Your instructions> Copy out exactly the stretch below, from the line with "gray ball [430 329]" through the line with "russet traffic cone [356", both included; the pictures stay out.

─── Dataset

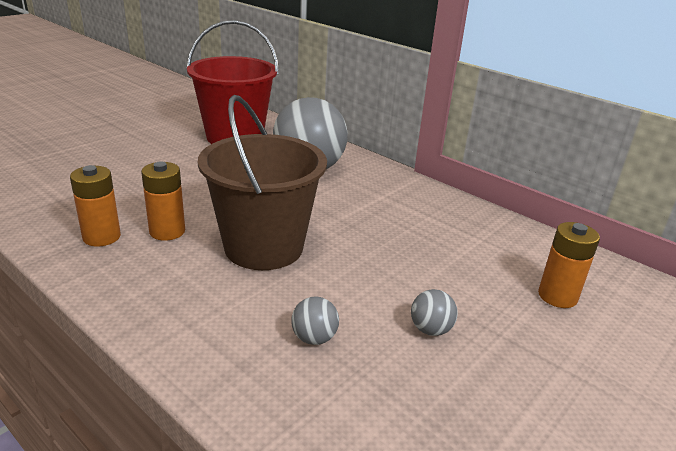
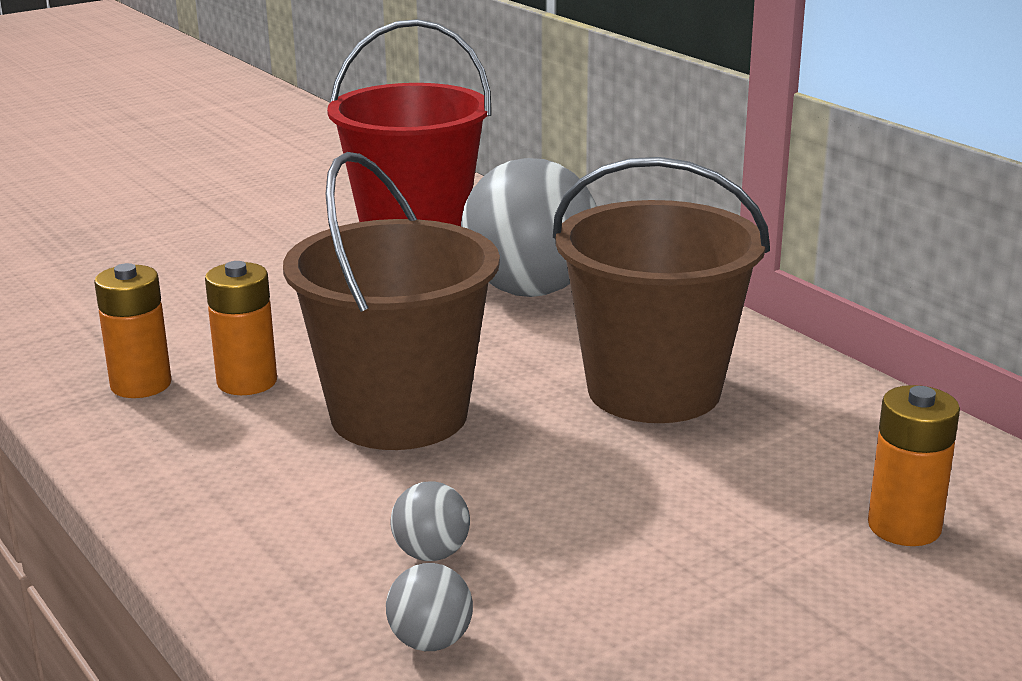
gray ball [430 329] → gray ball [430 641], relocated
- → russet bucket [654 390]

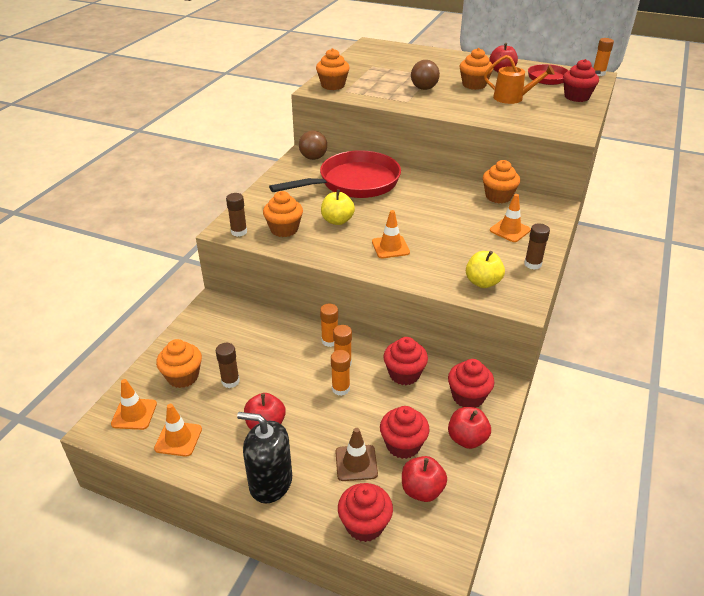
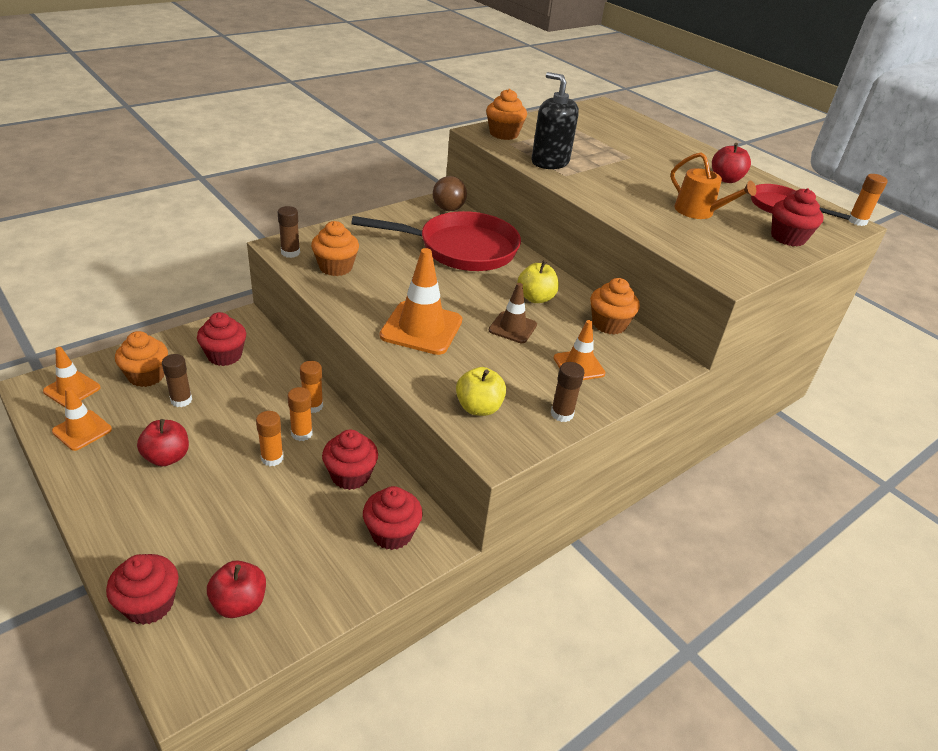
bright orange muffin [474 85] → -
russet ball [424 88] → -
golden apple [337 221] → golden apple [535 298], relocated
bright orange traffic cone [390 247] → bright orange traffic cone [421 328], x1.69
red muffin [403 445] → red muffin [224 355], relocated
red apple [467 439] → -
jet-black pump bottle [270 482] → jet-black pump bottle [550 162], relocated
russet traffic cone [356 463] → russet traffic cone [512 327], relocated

──────
─── Dataset

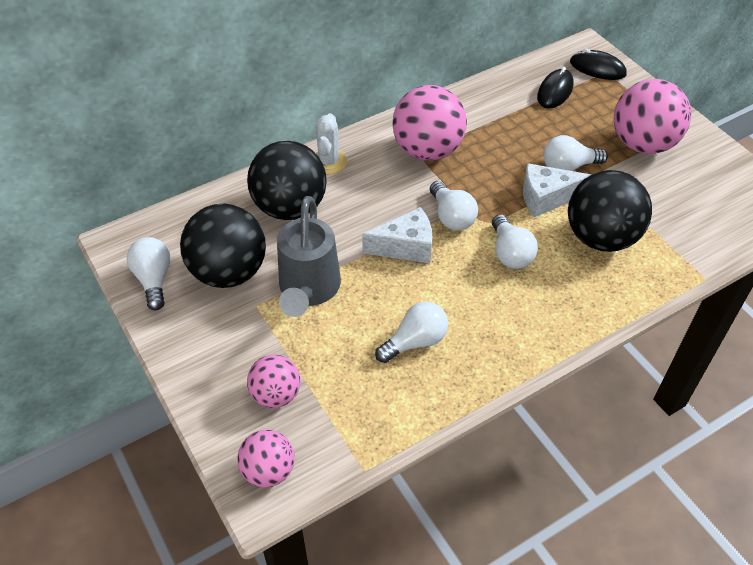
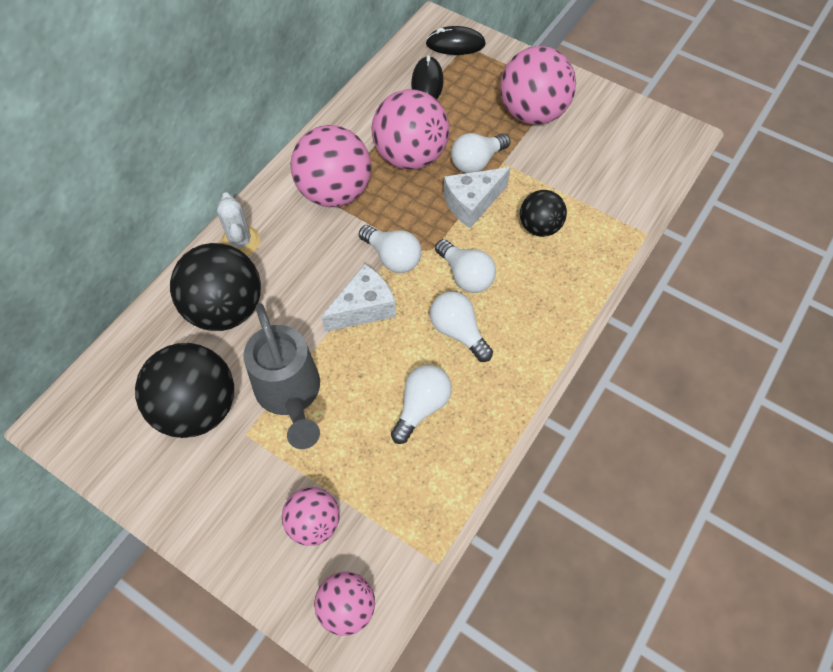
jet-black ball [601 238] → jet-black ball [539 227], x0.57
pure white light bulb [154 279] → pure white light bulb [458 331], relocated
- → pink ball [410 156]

──────

Exercise solution>
gray ball [430 329] → gray ball [430 641], relocated
- → russet bucket [654 390]

bright orange muffin [474 85] → -
russet ball [424 88] → -
golden apple [337 221] → golden apple [535 298], relocated
bright orange traffic cone [390 247] → bright orange traffic cone [421 328], x1.69
red muffin [403 445] → red muffin [224 355], relocated
red apple [467 439] → -
jet-black pump bottle [270 482] → jet-black pump bottle [550 162], relocated
russet traffic cone [356 463] → russet traffic cone [512 327], relocated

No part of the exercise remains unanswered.